- **Task directions**: All of the data needs to be repeated exactly.

Data entries:
--- Start ---
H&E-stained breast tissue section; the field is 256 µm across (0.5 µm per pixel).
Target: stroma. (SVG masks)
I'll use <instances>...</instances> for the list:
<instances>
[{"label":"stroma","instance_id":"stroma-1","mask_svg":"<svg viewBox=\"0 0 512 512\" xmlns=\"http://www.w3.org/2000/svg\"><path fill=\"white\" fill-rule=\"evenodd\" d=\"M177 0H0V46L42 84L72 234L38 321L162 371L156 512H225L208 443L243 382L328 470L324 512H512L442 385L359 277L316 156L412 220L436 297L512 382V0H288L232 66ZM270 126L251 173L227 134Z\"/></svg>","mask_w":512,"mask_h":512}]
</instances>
--- End ---
- **Response to this task**:
H&E-stained breast tissue section; the field is 256 µm across (0.5 µm per pixel).
Target: stroma. (SVG masks)
I'll use <instances>...</instances> for the list:
<instances>
[{"label":"stroma","instance_id":"stroma-1","mask_svg":"<svg viewBox=\"0 0 512 512\" xmlns=\"http://www.w3.org/2000/svg\"><path fill=\"white\" fill-rule=\"evenodd\" d=\"M177 0H0V46L42 84L72 234L38 321L162 371L156 512H225L208 443L243 382L328 470L324 512H512L442 385L359 277L316 156L412 220L436 297L512 382V0H288L232 66ZM270 126L251 173L227 134Z\"/></svg>","mask_w":512,"mask_h":512}]
</instances>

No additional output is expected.